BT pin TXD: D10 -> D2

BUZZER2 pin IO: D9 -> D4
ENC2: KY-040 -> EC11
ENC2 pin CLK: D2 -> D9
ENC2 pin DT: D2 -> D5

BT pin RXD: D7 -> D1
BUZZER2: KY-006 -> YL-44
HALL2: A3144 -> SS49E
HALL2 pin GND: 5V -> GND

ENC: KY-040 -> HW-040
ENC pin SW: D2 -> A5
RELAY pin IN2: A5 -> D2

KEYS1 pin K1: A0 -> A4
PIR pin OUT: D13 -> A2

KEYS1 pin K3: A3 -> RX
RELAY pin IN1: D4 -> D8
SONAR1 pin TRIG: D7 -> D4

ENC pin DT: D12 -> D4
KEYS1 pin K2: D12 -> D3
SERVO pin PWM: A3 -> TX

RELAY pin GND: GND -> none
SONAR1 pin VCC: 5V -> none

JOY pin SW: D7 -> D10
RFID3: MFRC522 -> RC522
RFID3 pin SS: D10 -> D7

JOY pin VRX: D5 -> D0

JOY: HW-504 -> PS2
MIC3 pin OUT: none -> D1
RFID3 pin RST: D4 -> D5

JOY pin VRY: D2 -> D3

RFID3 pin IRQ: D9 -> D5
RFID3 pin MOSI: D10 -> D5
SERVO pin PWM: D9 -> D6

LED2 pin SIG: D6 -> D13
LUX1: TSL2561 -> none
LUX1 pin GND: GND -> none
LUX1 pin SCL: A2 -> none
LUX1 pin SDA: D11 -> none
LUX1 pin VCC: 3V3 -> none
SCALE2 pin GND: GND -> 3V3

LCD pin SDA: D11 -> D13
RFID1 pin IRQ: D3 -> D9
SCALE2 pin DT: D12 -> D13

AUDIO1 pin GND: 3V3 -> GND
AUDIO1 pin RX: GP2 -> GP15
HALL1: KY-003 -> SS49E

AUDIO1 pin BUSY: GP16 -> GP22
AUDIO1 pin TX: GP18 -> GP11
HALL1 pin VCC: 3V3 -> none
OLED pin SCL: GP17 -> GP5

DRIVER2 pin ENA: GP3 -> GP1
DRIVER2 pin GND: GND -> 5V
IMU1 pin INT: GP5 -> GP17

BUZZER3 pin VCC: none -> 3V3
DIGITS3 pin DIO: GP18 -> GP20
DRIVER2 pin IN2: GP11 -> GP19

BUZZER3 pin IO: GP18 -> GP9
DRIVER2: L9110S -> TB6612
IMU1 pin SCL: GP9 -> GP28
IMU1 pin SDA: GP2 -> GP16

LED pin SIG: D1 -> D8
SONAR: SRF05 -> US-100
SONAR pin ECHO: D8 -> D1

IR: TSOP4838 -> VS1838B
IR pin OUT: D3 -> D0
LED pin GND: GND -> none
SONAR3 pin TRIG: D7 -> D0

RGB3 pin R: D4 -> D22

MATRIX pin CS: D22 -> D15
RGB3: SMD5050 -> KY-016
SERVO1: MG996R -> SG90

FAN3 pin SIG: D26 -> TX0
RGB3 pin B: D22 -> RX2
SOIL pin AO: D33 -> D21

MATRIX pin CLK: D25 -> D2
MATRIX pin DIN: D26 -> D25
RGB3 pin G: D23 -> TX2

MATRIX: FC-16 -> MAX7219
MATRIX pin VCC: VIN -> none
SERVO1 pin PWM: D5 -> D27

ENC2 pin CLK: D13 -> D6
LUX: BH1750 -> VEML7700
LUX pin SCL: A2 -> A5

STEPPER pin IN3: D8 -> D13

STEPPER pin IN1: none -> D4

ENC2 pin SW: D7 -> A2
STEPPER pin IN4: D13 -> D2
########
Required action => Please return all lines in the material above that include the word "RELAY".

Exercise output =>
RELAY pin IN2: A5 -> D2
RELAY pin IN1: D4 -> D8
RELAY pin GND: GND -> none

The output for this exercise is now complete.